+++ Records for the task

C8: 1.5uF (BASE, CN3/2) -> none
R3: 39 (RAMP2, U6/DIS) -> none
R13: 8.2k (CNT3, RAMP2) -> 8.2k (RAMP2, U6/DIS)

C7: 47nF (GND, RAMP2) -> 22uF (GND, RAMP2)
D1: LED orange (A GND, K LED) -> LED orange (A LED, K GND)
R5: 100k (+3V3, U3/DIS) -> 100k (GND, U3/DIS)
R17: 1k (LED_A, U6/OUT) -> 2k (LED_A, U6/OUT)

++++++

= Task prompt =
Exactly how many lines of the listing hold the word "none"? State only the number.

= Response =
2